Task: Copy out all lines of the material below in which "VBAT" occurs.

Supplied data:
▼▼▼

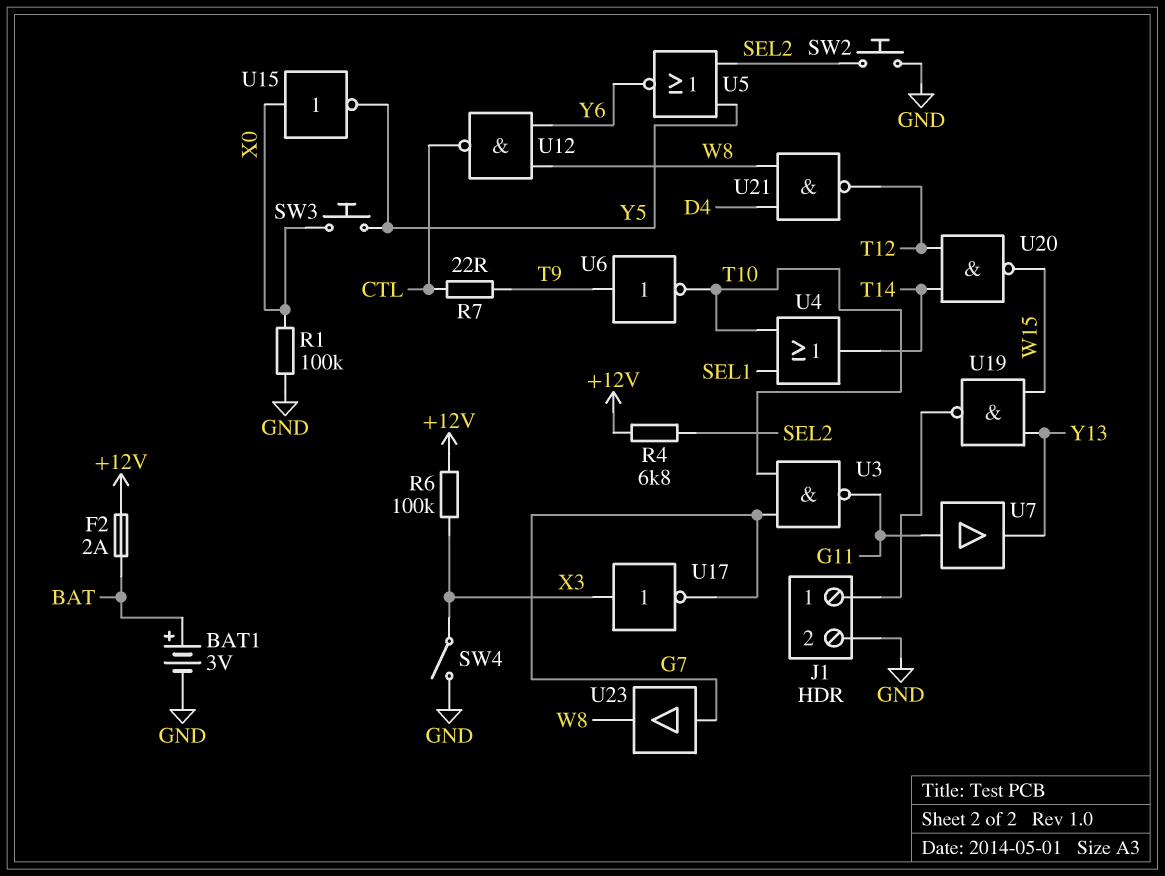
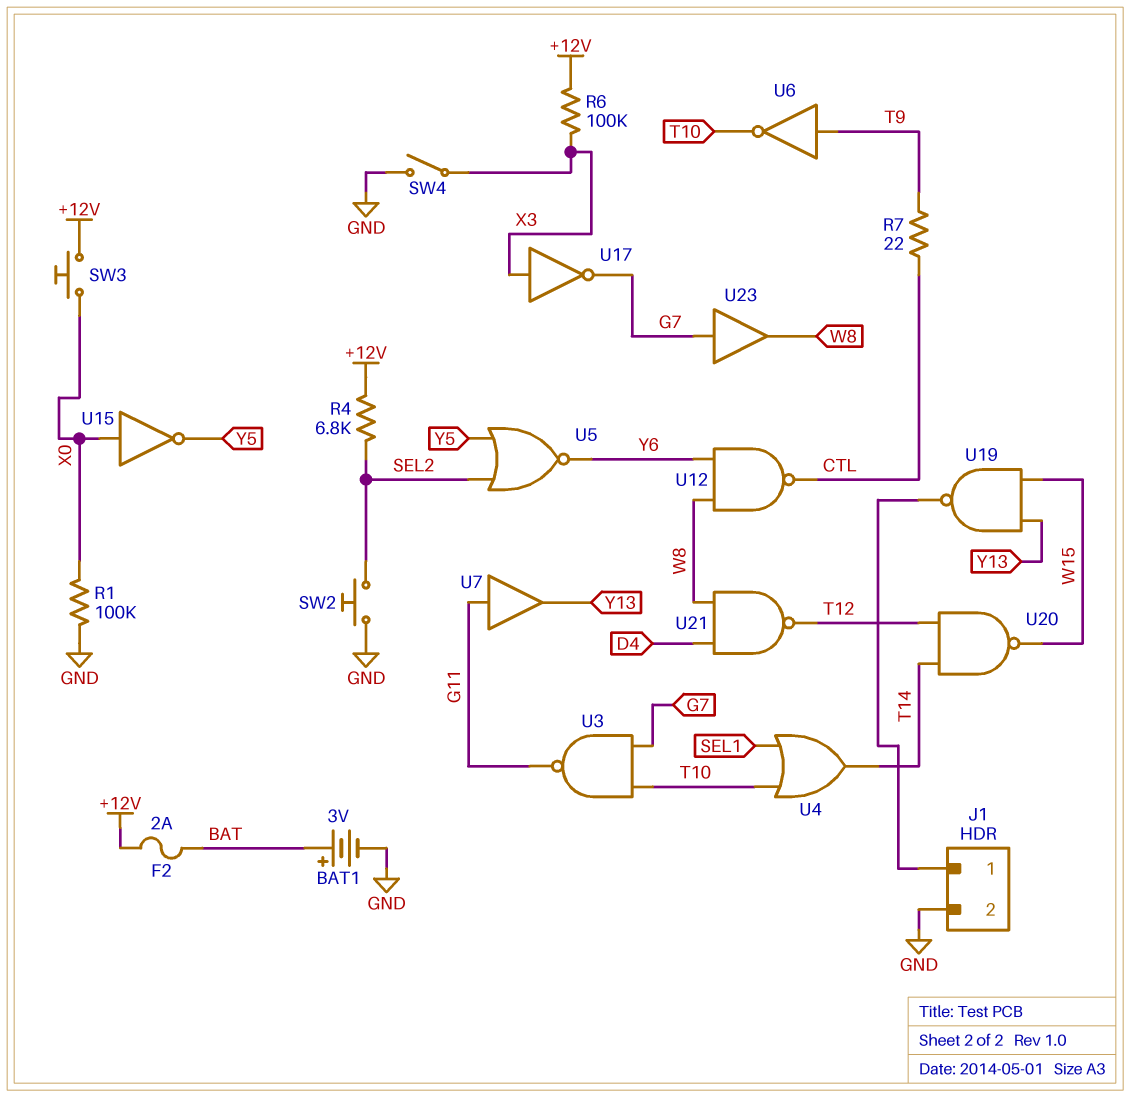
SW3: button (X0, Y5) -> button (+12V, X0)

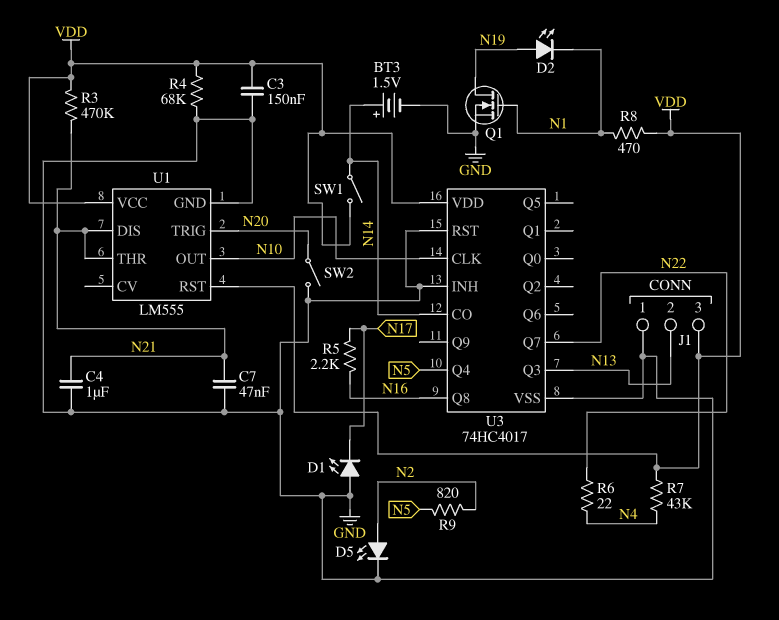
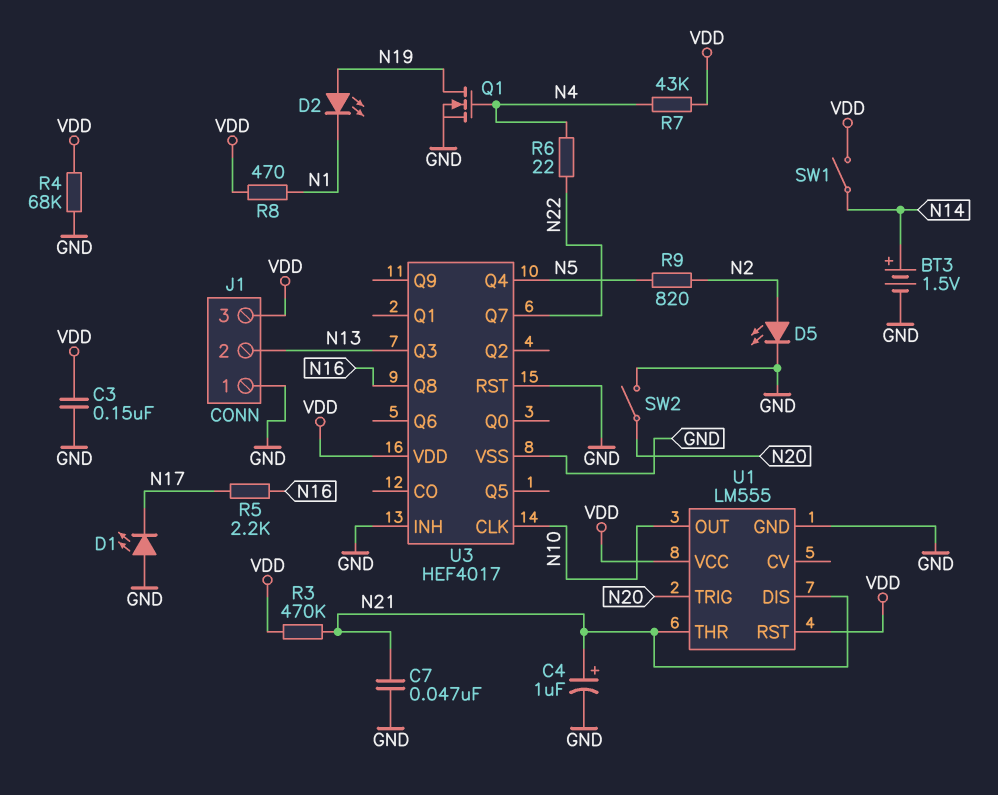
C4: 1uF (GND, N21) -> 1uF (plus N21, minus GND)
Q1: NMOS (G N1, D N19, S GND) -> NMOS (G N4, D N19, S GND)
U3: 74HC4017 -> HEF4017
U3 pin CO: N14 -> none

▲▲▲
▼▼▼

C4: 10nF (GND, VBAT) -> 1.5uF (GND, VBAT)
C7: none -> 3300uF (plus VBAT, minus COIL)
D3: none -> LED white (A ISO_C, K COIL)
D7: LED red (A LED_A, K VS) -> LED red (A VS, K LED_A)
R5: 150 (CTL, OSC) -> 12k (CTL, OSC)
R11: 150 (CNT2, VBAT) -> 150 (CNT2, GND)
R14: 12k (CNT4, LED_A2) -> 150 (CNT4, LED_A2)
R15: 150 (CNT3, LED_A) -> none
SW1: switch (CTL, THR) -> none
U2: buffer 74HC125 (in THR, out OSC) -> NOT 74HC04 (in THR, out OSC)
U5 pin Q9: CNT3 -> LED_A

▲▲▲
▼▼▼

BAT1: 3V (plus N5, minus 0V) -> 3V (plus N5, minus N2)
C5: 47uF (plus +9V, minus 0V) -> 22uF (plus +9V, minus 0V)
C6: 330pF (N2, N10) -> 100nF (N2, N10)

▲▲▲

Output below:
C4: 10nF (GND, VBAT) -> 1.5uF (GND, VBAT)
C7: none -> 3300uF (plus VBAT, minus COIL)
R11: 150 (CNT2, VBAT) -> 150 (CNT2, GND)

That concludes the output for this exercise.